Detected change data
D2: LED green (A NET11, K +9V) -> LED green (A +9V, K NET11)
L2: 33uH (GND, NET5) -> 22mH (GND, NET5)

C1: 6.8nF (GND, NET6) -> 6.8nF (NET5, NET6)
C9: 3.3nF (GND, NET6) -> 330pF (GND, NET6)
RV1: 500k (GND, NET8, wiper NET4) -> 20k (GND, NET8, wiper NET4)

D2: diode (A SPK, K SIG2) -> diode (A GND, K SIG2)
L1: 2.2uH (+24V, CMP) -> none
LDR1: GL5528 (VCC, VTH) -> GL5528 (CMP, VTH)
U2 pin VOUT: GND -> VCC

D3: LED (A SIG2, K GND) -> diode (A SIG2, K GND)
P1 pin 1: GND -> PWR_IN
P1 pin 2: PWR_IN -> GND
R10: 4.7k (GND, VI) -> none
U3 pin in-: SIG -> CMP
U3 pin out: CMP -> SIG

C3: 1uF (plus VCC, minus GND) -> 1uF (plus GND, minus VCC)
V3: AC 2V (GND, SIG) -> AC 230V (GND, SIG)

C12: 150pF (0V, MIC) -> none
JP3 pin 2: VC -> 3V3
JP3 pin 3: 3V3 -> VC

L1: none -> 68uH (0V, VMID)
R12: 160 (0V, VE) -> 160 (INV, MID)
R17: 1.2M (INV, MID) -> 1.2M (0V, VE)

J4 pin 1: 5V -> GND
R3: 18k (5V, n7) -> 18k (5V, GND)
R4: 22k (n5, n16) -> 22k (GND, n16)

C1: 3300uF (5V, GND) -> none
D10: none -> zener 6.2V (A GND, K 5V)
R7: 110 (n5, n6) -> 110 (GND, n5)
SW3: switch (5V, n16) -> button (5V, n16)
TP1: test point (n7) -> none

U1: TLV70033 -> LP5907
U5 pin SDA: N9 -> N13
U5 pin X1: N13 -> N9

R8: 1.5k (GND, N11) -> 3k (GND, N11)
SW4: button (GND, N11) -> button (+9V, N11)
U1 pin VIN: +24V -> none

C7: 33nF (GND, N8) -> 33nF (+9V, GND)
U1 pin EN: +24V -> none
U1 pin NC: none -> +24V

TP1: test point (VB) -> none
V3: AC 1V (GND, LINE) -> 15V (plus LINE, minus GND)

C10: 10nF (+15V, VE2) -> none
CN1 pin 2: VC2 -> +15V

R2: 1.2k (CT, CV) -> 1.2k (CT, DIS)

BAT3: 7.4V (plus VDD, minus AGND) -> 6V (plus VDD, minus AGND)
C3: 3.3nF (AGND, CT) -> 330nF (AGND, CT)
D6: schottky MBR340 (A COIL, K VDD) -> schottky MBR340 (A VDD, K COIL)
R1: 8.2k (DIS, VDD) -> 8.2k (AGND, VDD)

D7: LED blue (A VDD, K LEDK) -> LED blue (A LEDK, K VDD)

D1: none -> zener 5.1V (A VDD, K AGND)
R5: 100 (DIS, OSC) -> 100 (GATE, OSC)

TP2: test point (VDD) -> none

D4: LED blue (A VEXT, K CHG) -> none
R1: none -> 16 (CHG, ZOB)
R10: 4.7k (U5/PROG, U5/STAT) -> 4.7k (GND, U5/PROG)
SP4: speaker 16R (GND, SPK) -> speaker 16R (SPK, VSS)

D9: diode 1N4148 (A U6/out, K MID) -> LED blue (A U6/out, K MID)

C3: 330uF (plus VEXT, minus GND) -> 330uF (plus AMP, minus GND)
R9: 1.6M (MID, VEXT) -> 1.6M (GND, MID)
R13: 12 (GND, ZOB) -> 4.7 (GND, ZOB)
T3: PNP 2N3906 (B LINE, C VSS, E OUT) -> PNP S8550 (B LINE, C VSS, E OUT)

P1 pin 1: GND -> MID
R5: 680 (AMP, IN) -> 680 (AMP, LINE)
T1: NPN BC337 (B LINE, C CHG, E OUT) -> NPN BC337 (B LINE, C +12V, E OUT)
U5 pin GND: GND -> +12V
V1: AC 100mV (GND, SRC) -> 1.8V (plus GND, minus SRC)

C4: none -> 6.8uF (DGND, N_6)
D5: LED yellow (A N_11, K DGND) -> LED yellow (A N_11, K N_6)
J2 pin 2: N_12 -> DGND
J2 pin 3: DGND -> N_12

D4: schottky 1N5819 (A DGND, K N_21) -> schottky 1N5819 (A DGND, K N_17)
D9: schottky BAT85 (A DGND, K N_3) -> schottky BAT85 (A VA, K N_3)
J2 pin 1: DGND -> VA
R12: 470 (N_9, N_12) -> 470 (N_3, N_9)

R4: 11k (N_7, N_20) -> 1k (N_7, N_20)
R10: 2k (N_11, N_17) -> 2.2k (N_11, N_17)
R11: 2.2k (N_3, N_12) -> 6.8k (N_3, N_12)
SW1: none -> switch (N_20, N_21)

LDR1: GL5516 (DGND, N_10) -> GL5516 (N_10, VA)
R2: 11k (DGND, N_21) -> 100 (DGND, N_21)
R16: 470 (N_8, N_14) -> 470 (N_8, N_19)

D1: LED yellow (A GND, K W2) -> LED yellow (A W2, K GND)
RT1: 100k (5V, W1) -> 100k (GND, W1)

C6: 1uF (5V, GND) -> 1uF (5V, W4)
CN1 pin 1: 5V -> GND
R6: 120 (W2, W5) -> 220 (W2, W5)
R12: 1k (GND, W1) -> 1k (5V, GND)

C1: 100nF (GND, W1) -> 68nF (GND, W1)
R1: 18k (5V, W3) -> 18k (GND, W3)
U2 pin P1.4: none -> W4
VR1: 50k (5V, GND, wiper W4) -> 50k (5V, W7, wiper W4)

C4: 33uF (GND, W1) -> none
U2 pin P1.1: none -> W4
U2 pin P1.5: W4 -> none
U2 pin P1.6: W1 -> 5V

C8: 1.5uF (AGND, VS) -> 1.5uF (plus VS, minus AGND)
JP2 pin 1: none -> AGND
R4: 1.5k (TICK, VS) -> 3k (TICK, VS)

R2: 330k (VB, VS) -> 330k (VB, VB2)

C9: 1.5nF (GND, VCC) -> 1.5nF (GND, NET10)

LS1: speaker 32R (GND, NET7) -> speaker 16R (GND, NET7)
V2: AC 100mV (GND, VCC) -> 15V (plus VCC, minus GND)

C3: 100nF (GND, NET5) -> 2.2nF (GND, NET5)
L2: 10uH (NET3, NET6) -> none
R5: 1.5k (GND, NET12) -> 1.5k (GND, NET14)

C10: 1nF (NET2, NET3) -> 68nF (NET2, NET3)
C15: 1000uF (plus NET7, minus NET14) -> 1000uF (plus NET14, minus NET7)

▶ _About this exercise_
In the data above, find each line where the string "zener" appears, then copy it.

▶ _The completed task_
D10: none -> zener 6.2V (A GND, K 5V)
D1: none -> zener 5.1V (A VDD, K AGND)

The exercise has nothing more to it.